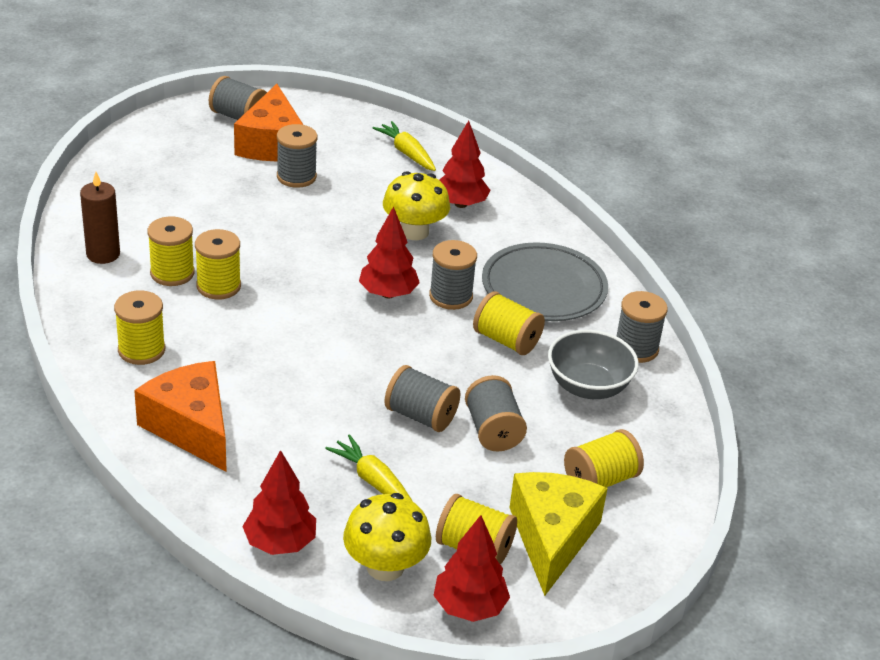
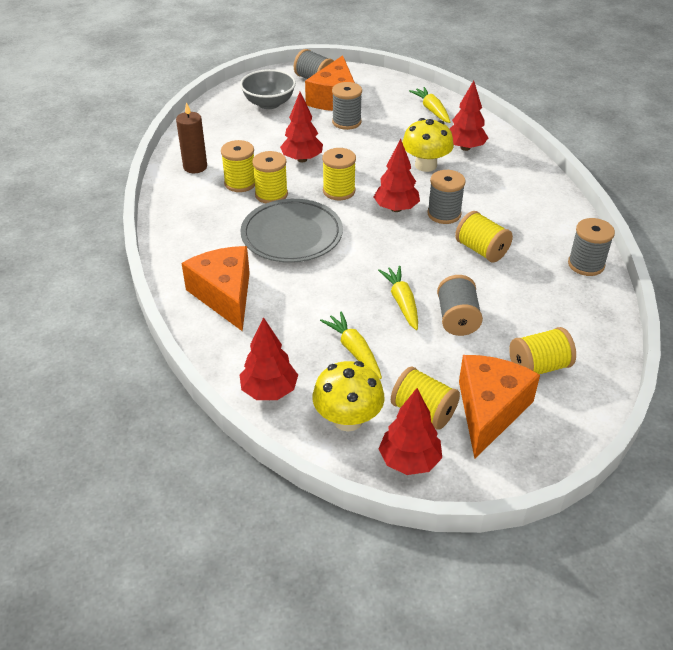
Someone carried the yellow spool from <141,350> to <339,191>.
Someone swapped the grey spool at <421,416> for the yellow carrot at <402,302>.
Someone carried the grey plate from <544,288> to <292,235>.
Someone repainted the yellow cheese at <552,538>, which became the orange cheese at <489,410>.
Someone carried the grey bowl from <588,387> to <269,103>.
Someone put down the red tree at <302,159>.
-- -- --
Instructions to follow:
What is the number of lines in the records that hold the word "from"? Answer with that number only.

Task output:
3